• **WHAT TO WORK ON**
Using the entries below, show all lines with the string "none".
┌────────
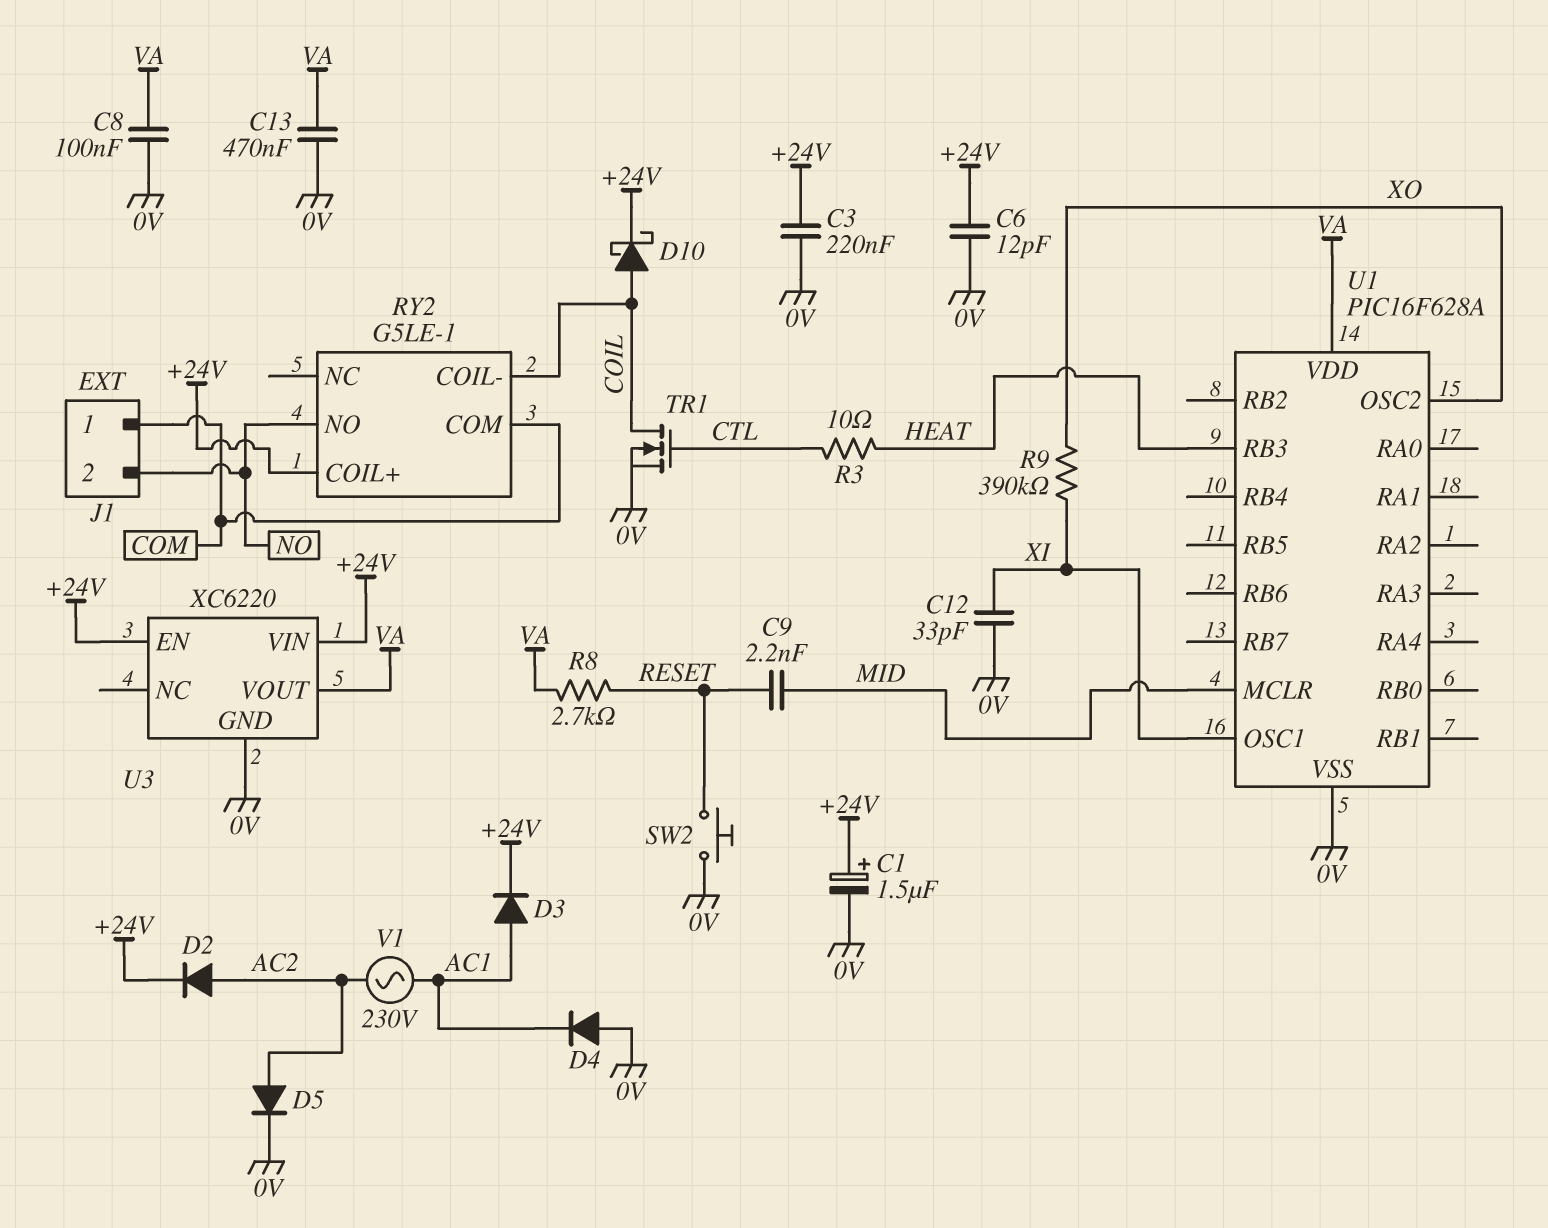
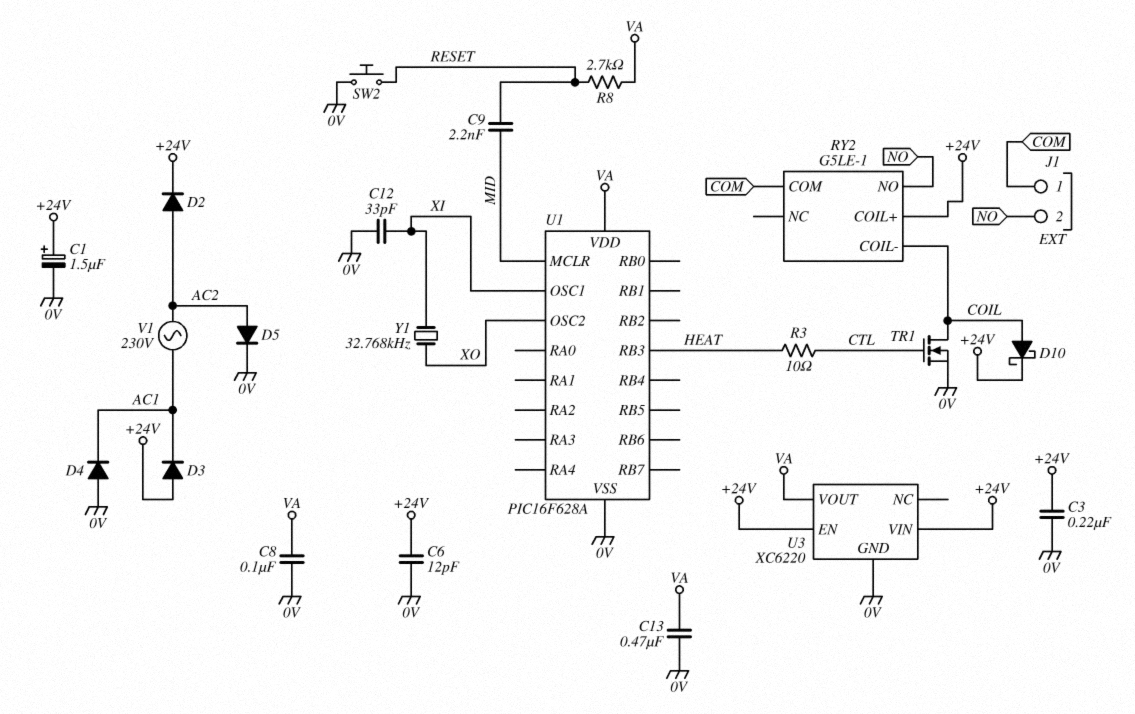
D3: diode (A AC1, K +24V) -> diode (A +24V, K AC1)
R9: 390k (XI, XO) -> none
Y1: none -> 32.768kHz (XI, XO)

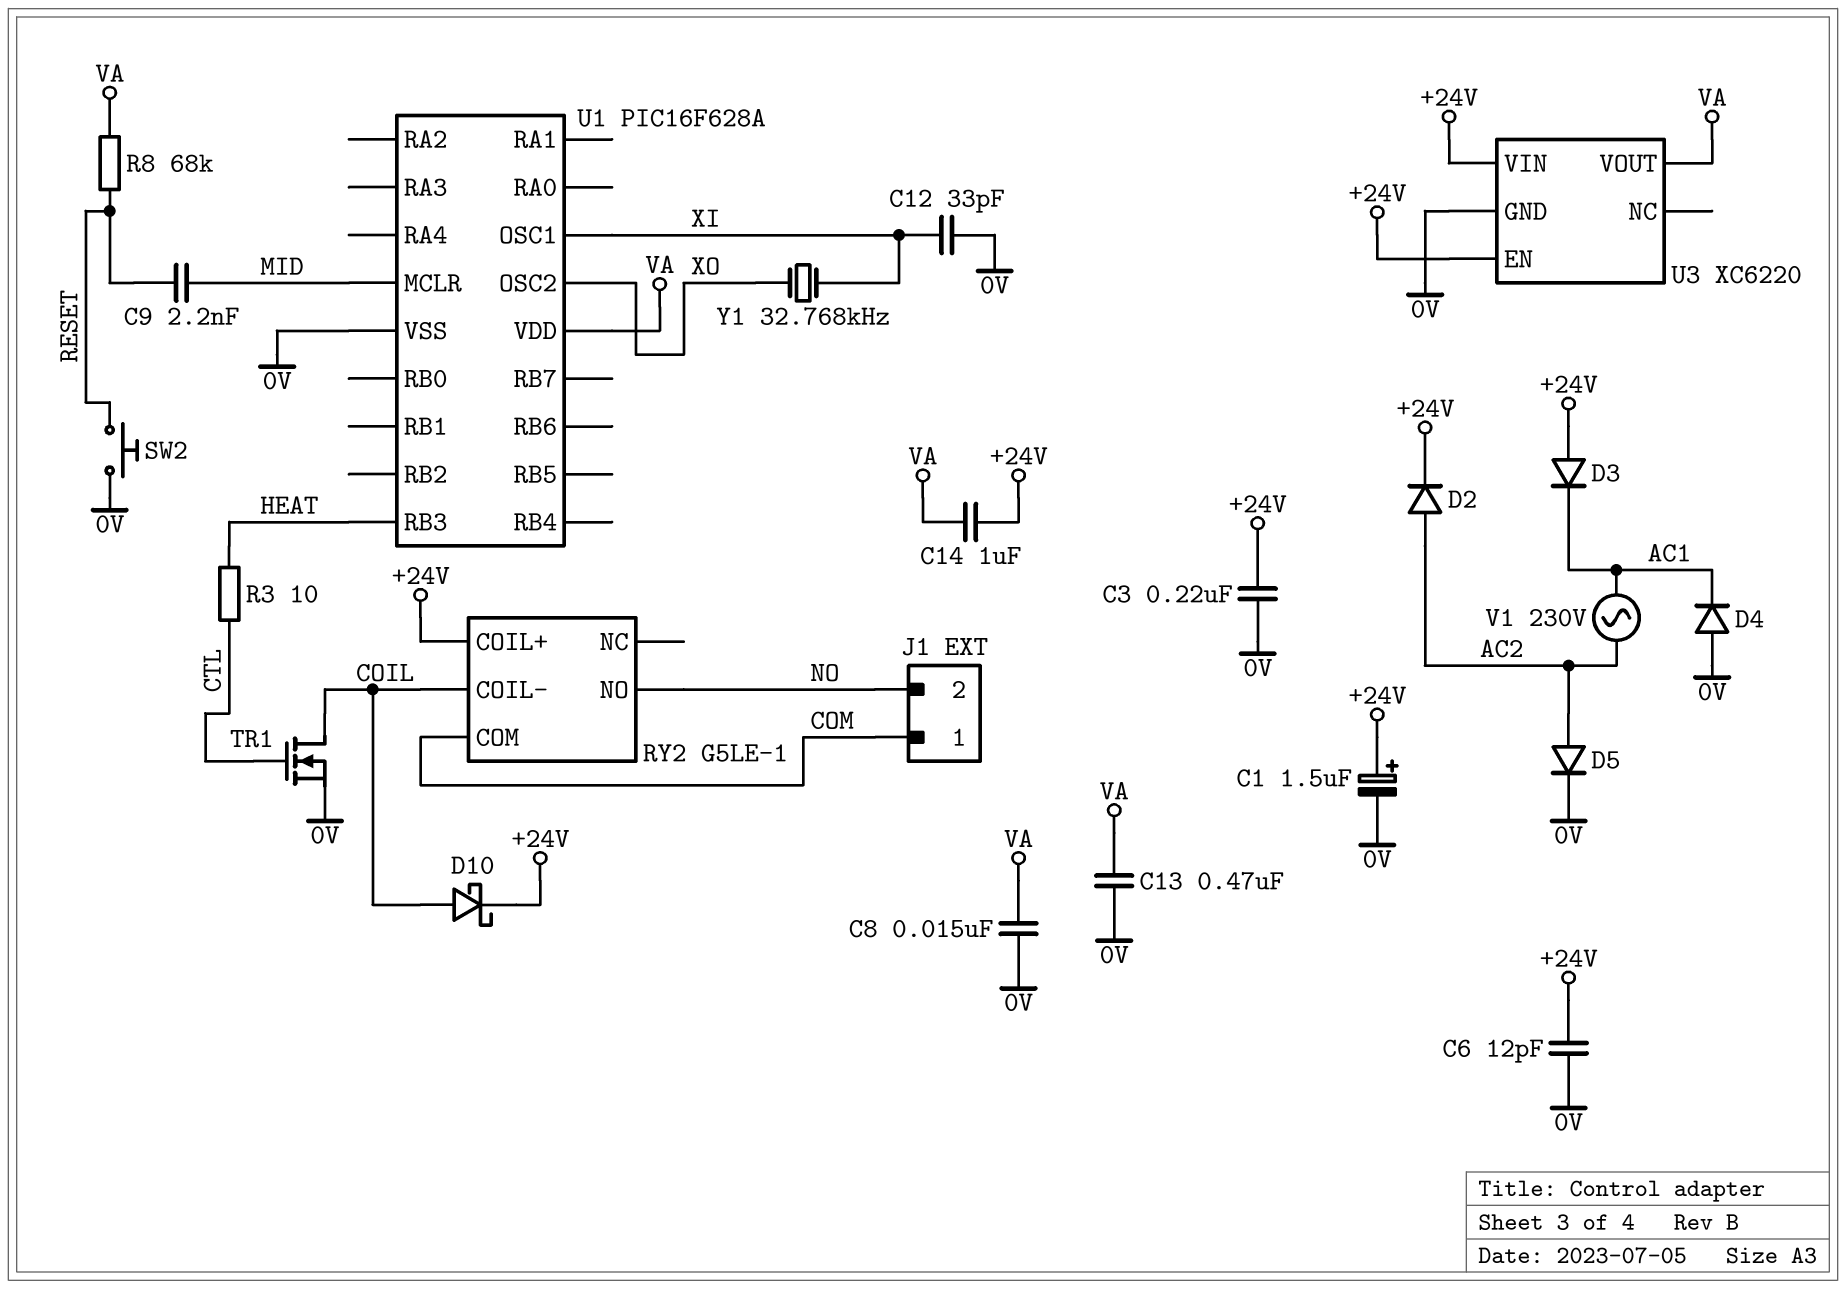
C8: 100nF (0V, VA) -> 15nF (0V, VA)
C14: none -> 1uF (+24V, VA)
R8: 2.7k (RESET, VA) -> 68k (RESET, VA)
└────────
• **COMPLETED EXERCISE**
R9: 390k (XI, XO) -> none
Y1: none -> 32.768kHz (XI, XO)
C14: none -> 1uF (+24V, VA)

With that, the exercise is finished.